[PROBLEM REQUIREMENTS]
Reproduce every record below, character by character.

(Dataset entries)
★ ★ ★
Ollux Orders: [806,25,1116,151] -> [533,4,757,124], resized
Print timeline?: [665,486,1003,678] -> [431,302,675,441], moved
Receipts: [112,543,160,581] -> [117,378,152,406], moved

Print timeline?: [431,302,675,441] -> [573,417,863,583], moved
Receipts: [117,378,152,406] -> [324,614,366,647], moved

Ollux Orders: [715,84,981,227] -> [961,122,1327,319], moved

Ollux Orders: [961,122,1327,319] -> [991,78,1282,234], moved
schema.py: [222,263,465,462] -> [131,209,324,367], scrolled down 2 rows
★ ★ ★
[RESPONSE TO THE TASK]
Ollux Orders: [806,25,1116,151] -> [533,4,757,124], resized
Print timeline?: [665,486,1003,678] -> [431,302,675,441], moved
Receipts: [112,543,160,581] -> [117,378,152,406], moved

Print timeline?: [431,302,675,441] -> [573,417,863,583], moved
Receipts: [117,378,152,406] -> [324,614,366,647], moved

Ollux Orders: [715,84,981,227] -> [961,122,1327,319], moved

Ollux Orders: [961,122,1327,319] -> [991,78,1282,234], moved
schema.py: [222,263,465,462] -> [131,209,324,367], scrolled down 2 rows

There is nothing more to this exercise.